Work instruction:
Restate, word for word and with nothing added, the lines from the one containing "The second view gained" through the last line of the material below.

Collected material:
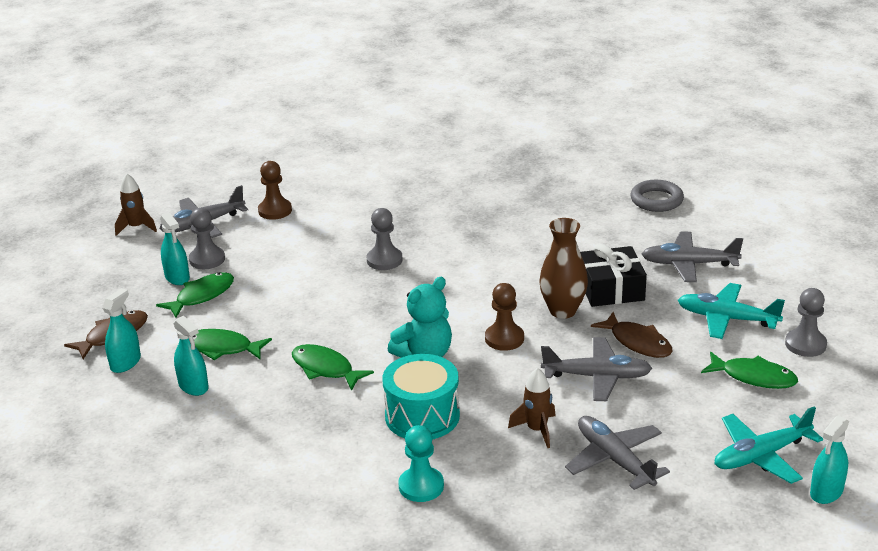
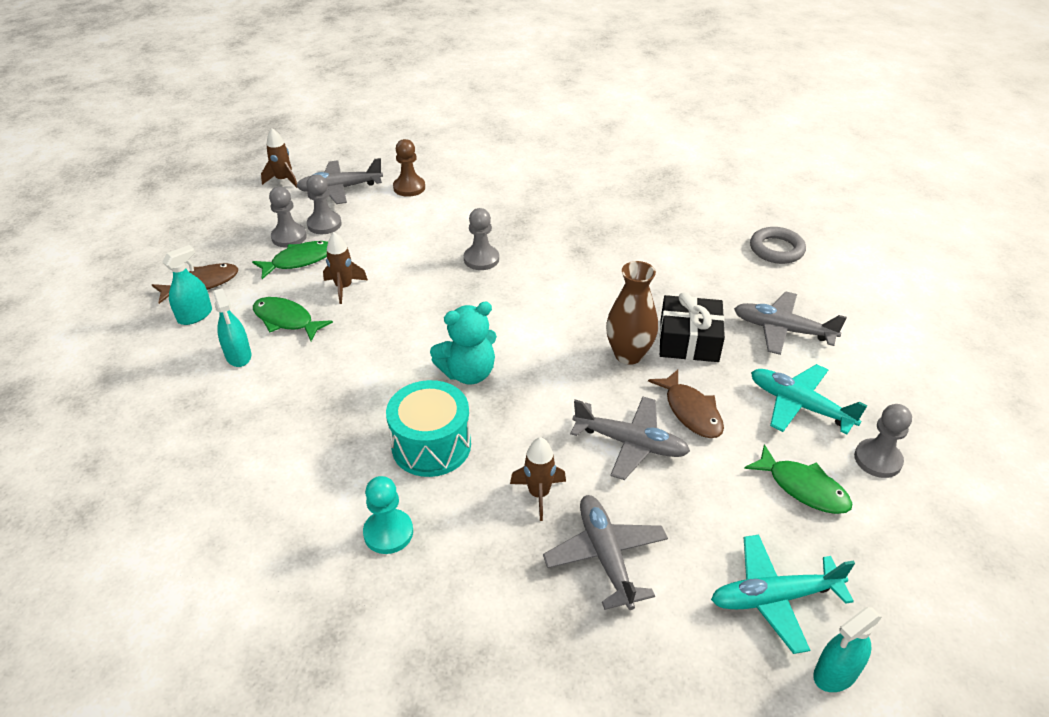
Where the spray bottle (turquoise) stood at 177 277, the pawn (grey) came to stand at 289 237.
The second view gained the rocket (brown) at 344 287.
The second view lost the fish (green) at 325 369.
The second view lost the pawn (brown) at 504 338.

Solution for this task:
The second view gained the rocket (brown) at 344 287.
The second view lost the fish (green) at 325 369.
The second view lost the pawn (brown) at 504 338.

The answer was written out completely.